## [Exercise objective]
Beneath this task are the entries; from the line with "D6: LED yellow" through the last one, transcribe every line exactly and nothing else, skipping pictures.

## [Listed entries]
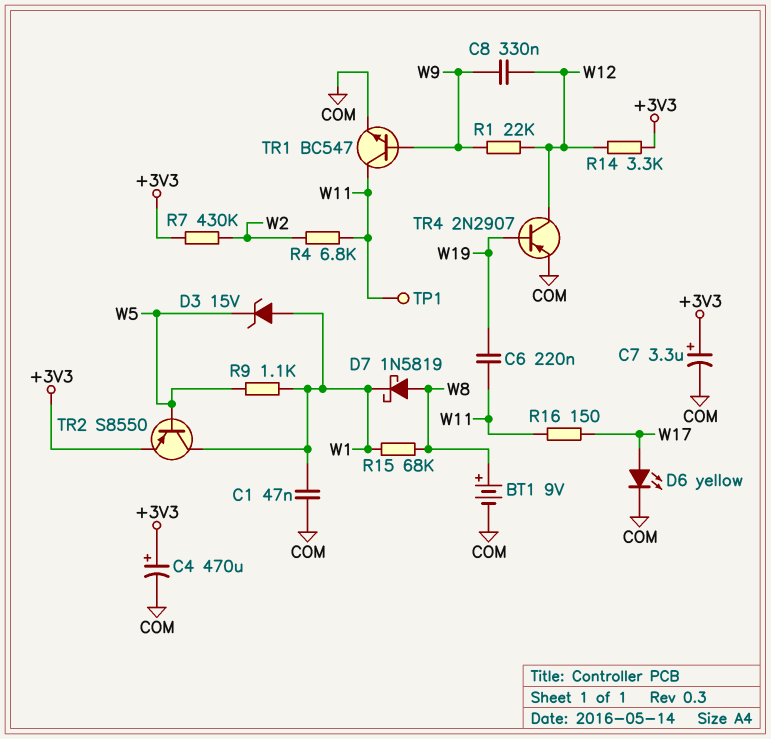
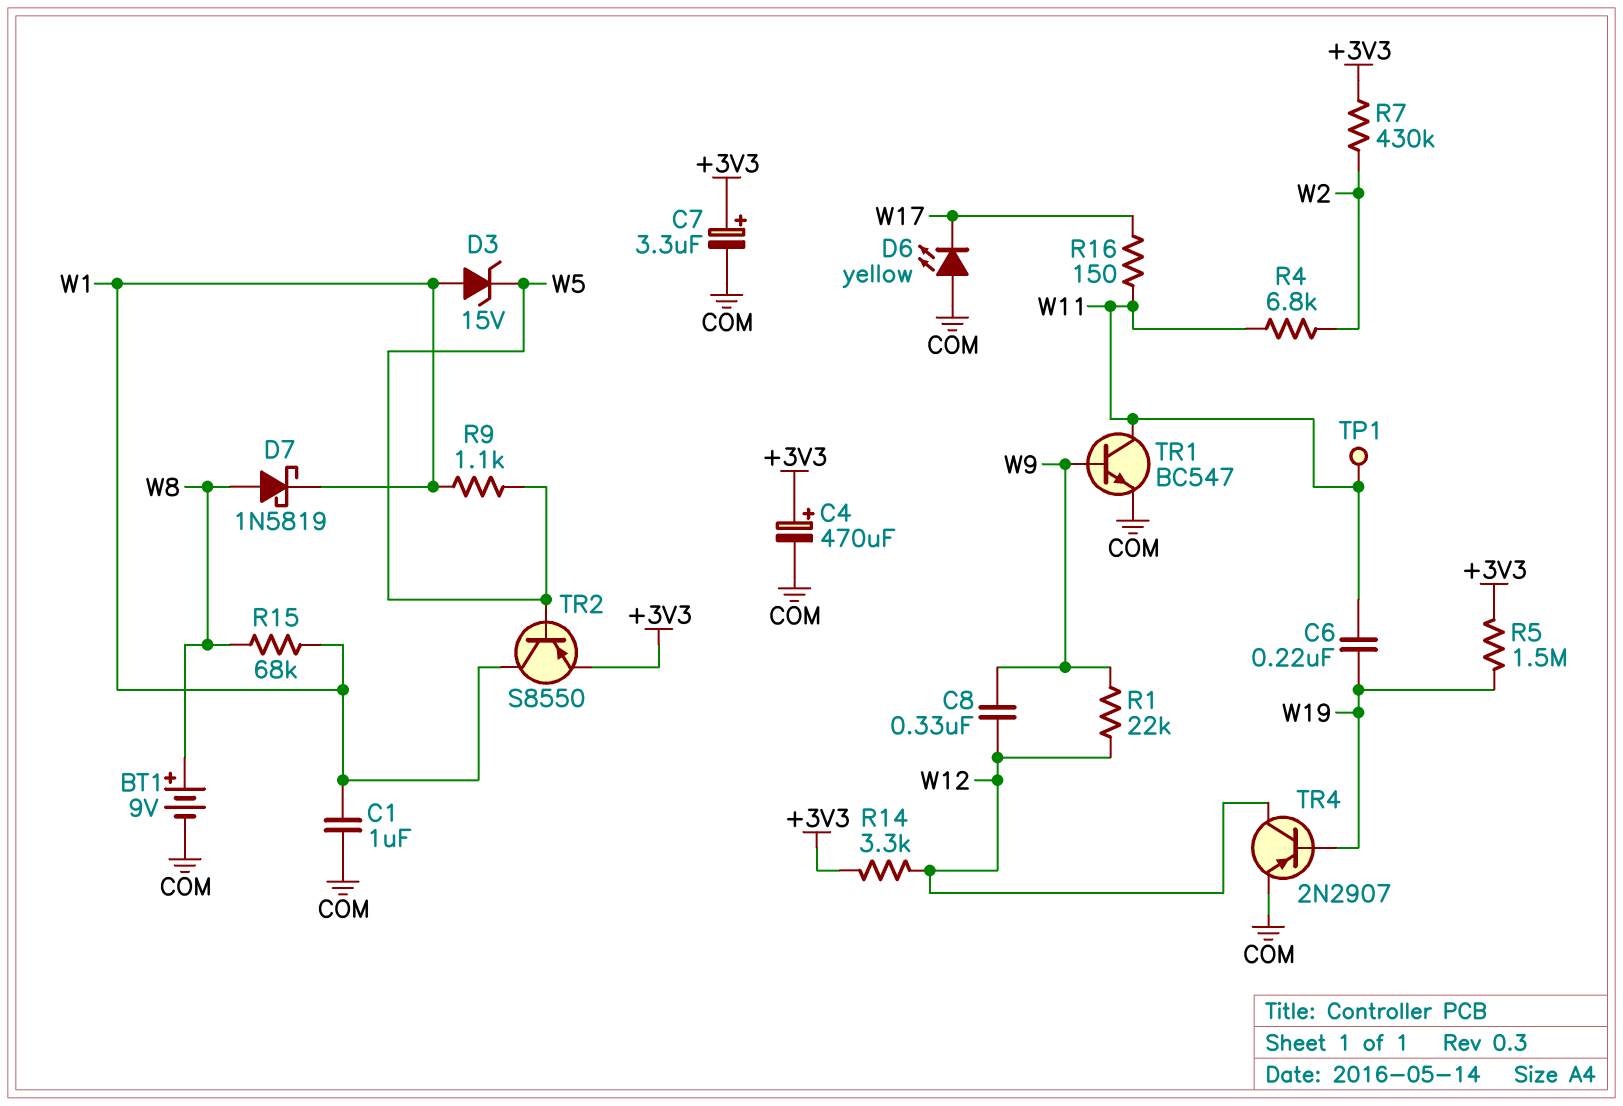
C1: 47nF (COM, W1) -> 1uF (COM, W1)
D6: LED yellow (A W17, K COM) -> LED yellow (A COM, K W17)
R5: none -> 1.5M (+3V3, W19)

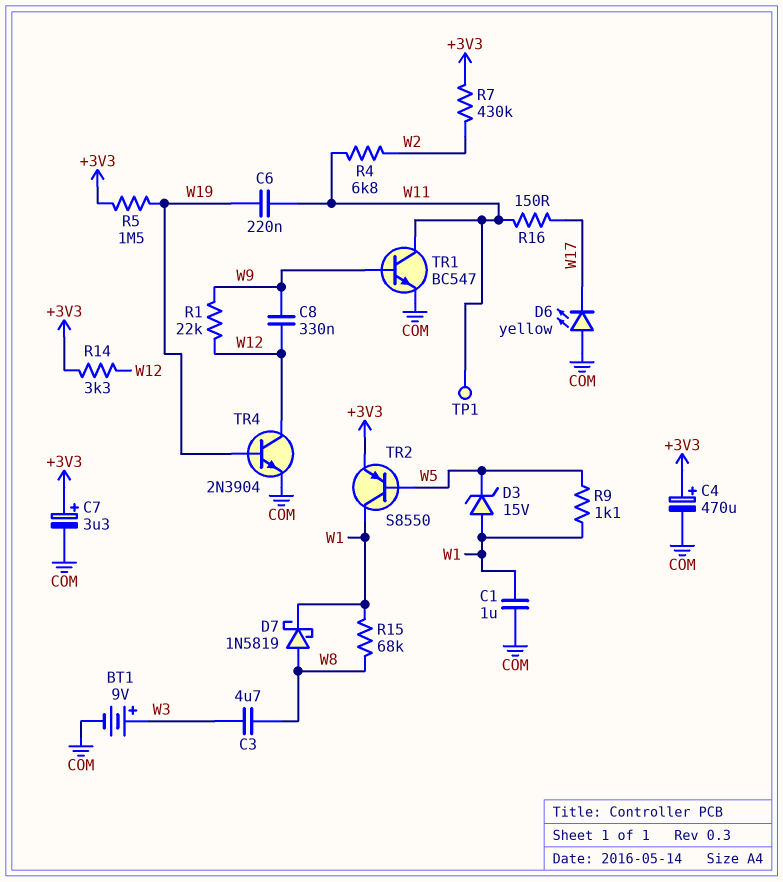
BT1: 9V (plus W8, minus COM) -> 9V (plus W3, minus COM)
C3: none -> 4.7uF (W3, W8)
TR4: PNP 2N2907 (B W19, C W12, E COM) -> NPN 2N3904 (B W19, C W12, E COM)

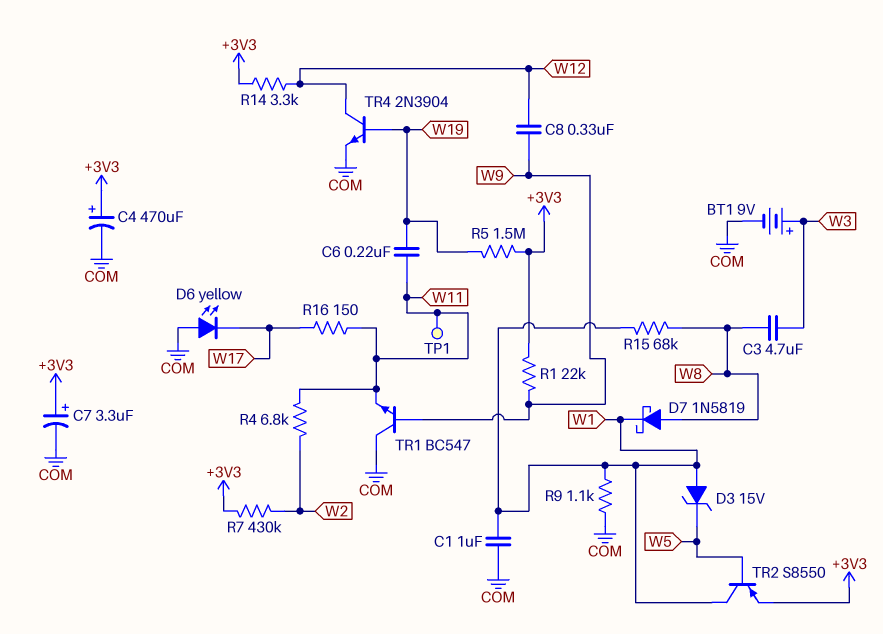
R1: 22k (W9, W12) -> 22k (+3V3, W9)
R9: 1.1k (W1, W5) -> 1.1k (COM, W1)
TR1: NPN BC547 (B W9, C W11, E COM) -> NPN BC547 (B W9, C COM, E W11)

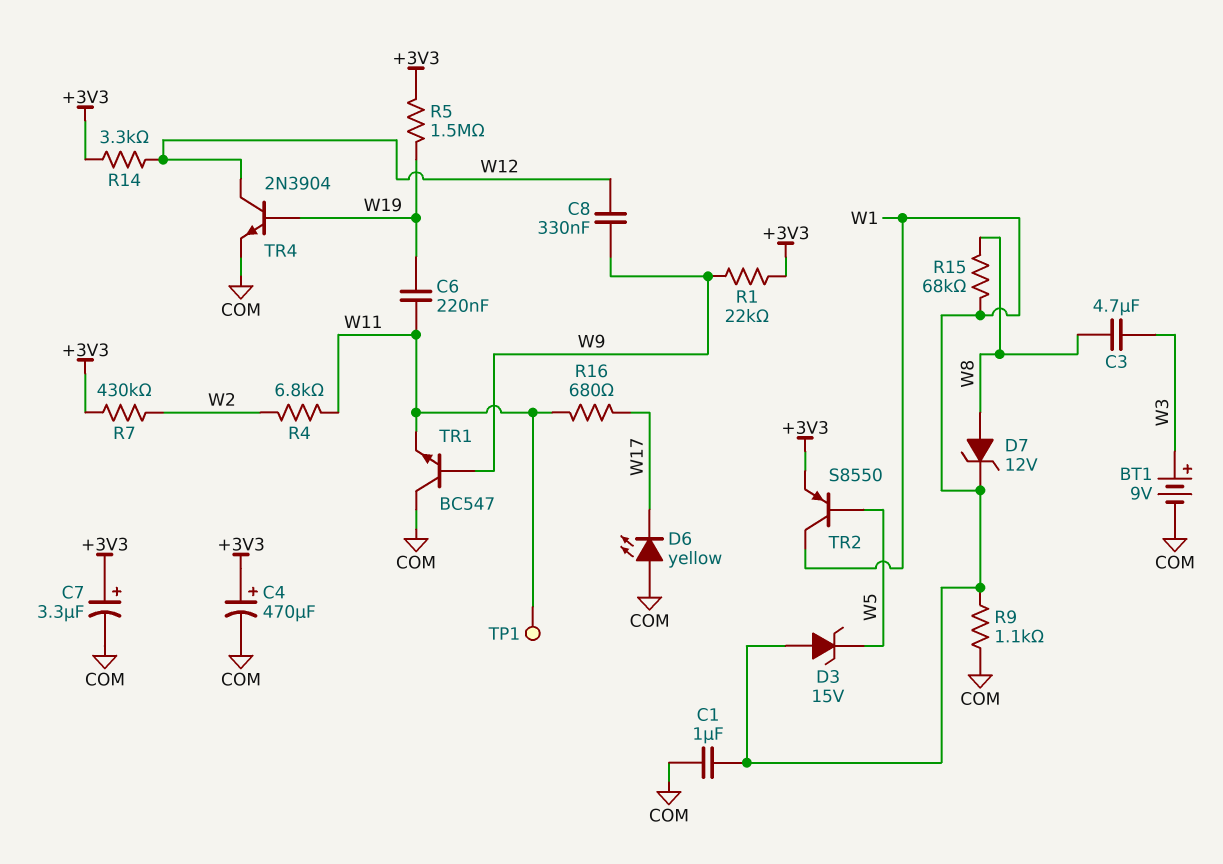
D7: schottky 1N5819 (A W8, K W1) -> zener 12V (A W8, K W1)
R16: 150 (W11, W17) -> 680 (W11, W17)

## [Answer section]
D6: LED yellow (A W17, K COM) -> LED yellow (A COM, K W17)
R5: none -> 1.5M (+3V3, W19)

BT1: 9V (plus W8, minus COM) -> 9V (plus W3, minus COM)
C3: none -> 4.7uF (W3, W8)
TR4: PNP 2N2907 (B W19, C W12, E COM) -> NPN 2N3904 (B W19, C W12, E COM)

R1: 22k (W9, W12) -> 22k (+3V3, W9)
R9: 1.1k (W1, W5) -> 1.1k (COM, W1)
TR1: NPN BC547 (B W9, C W11, E COM) -> NPN BC547 (B W9, C COM, E W11)

D7: schottky 1N5819 (A W8, K W1) -> zener 12V (A W8, K W1)
R16: 150 (W11, W17) -> 680 (W11, W17)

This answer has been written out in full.